■ Task details ■
Reproduction without pictures: print every entry precisely as written.

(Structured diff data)
--------
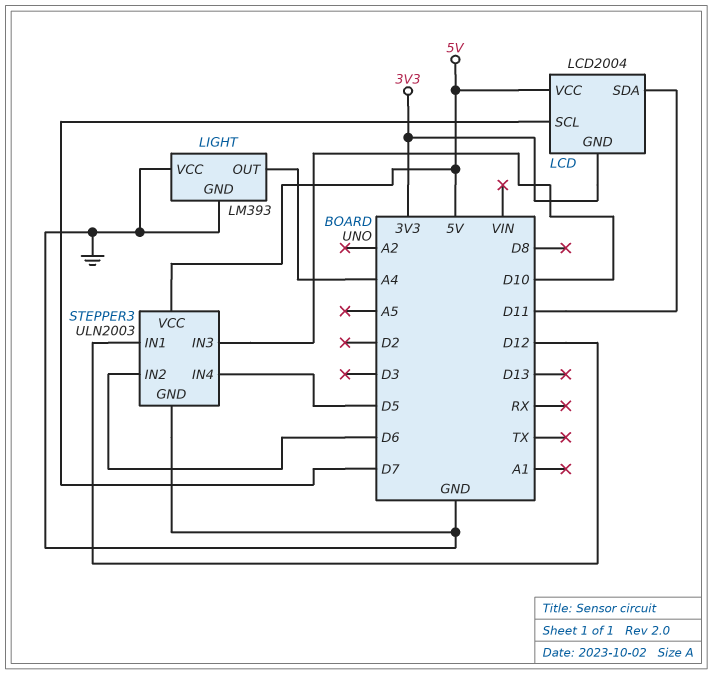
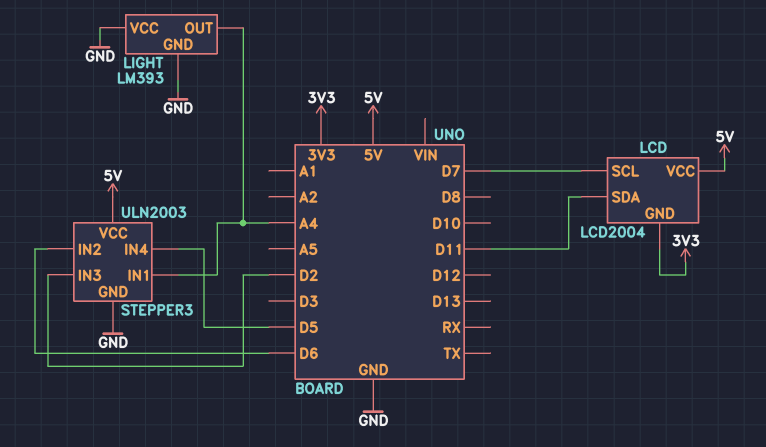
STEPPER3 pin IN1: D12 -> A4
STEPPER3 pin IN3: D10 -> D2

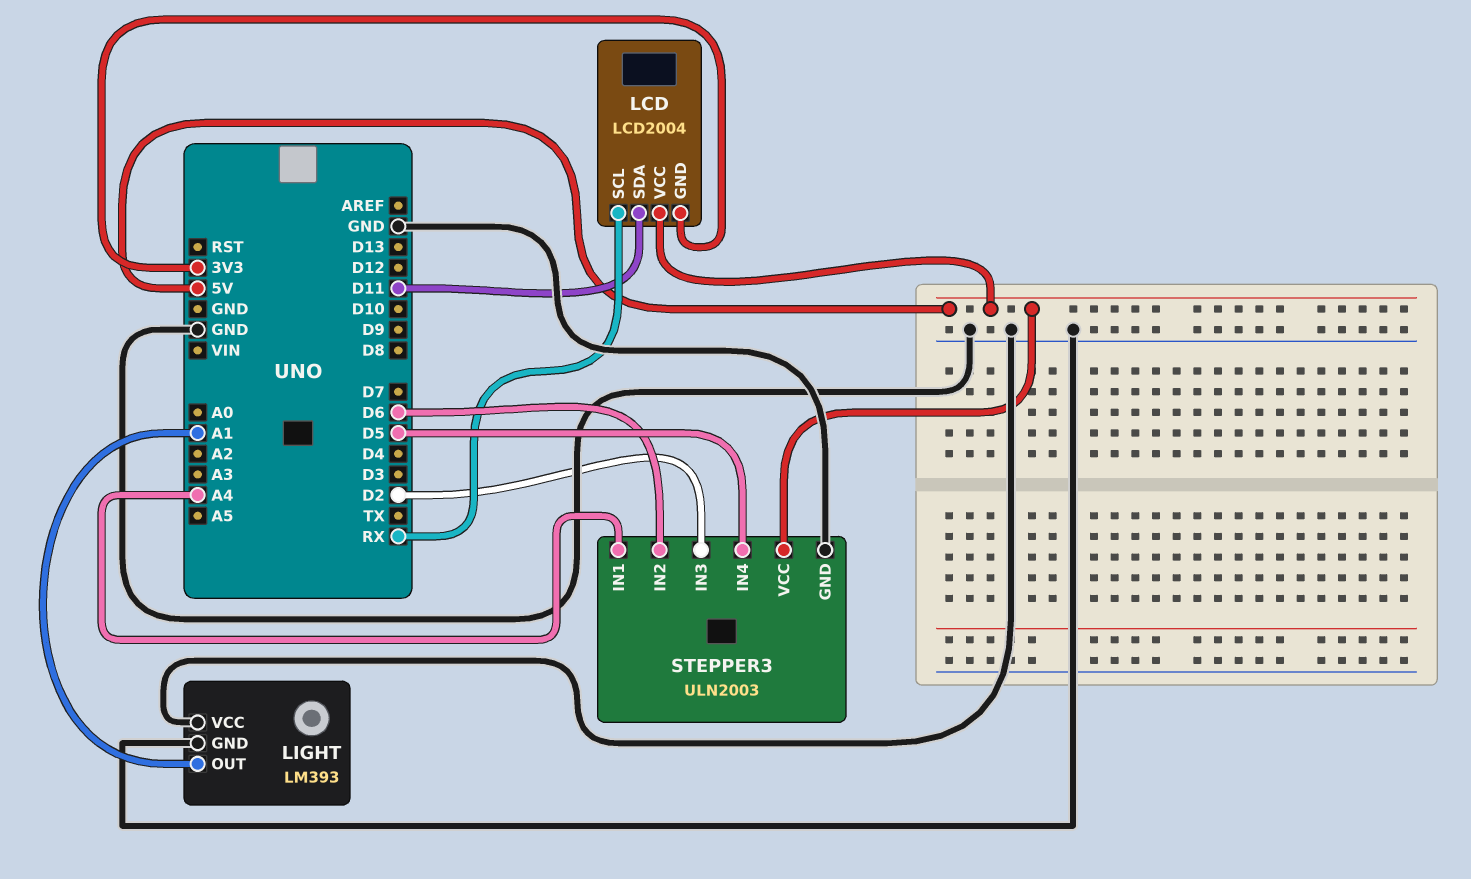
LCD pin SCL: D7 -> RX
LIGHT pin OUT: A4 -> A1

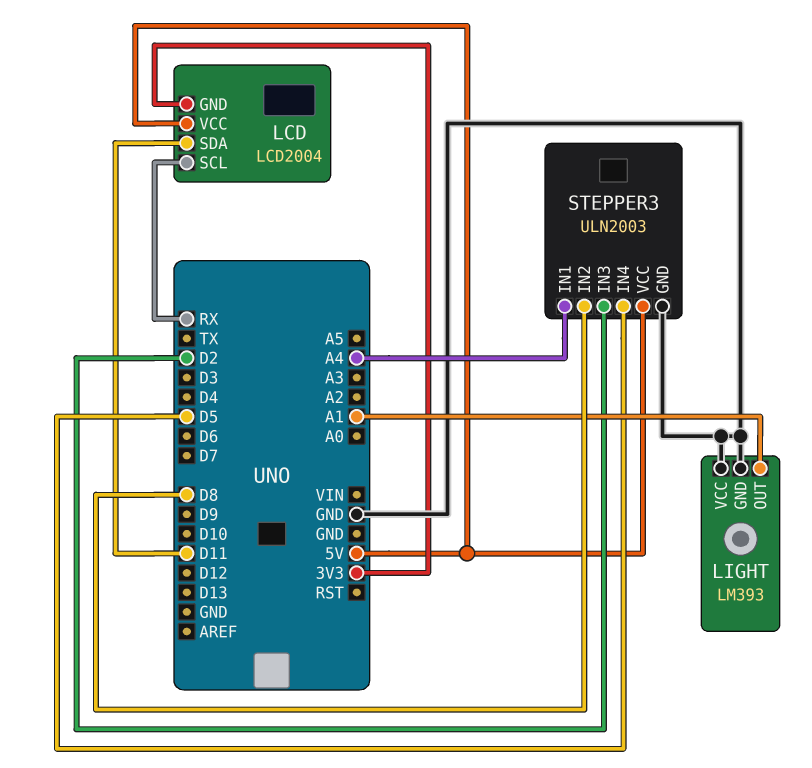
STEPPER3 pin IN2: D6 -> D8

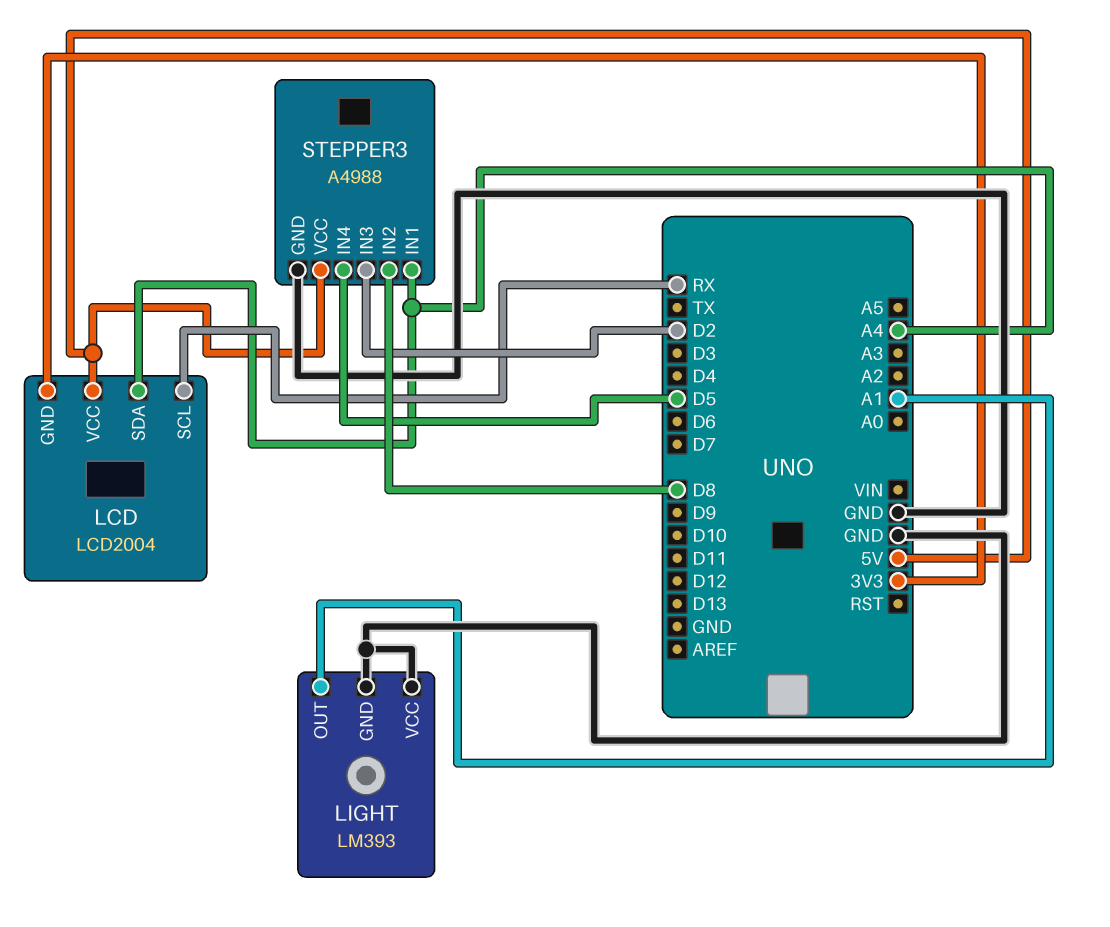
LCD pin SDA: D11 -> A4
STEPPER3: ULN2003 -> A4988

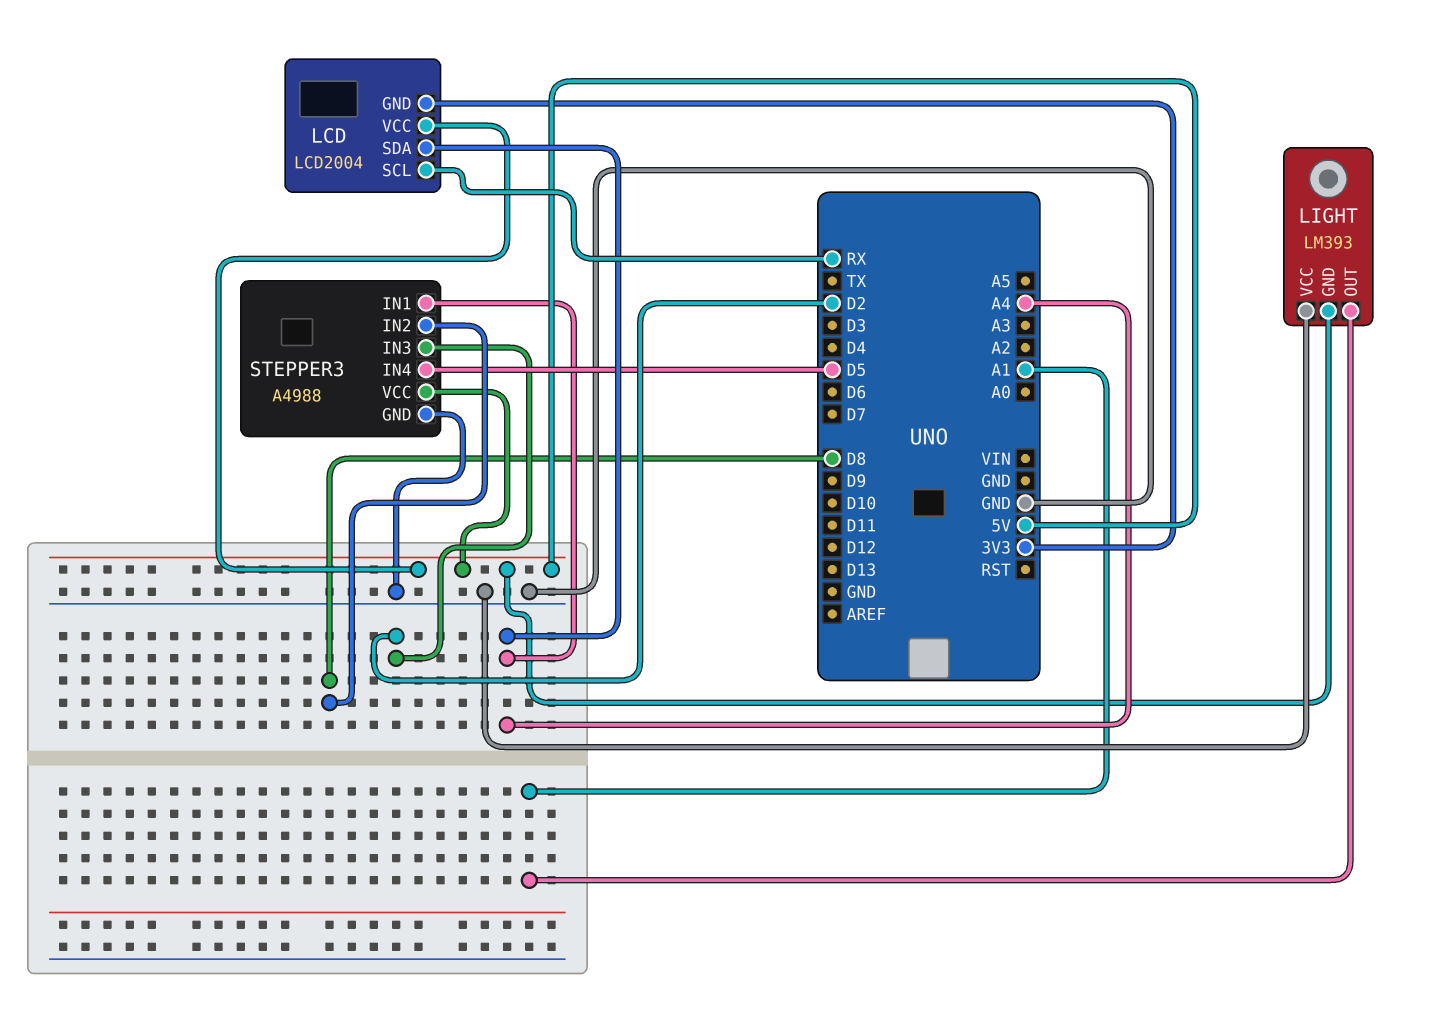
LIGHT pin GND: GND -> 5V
--------
■ Completed exercise ■
STEPPER3 pin IN1: D12 -> A4
STEPPER3 pin IN3: D10 -> D2

LCD pin SCL: D7 -> RX
LIGHT pin OUT: A4 -> A1

STEPPER3 pin IN2: D6 -> D8

LCD pin SDA: D11 -> A4
STEPPER3: ULN2003 -> A4988

LIGHT pin GND: GND -> 5V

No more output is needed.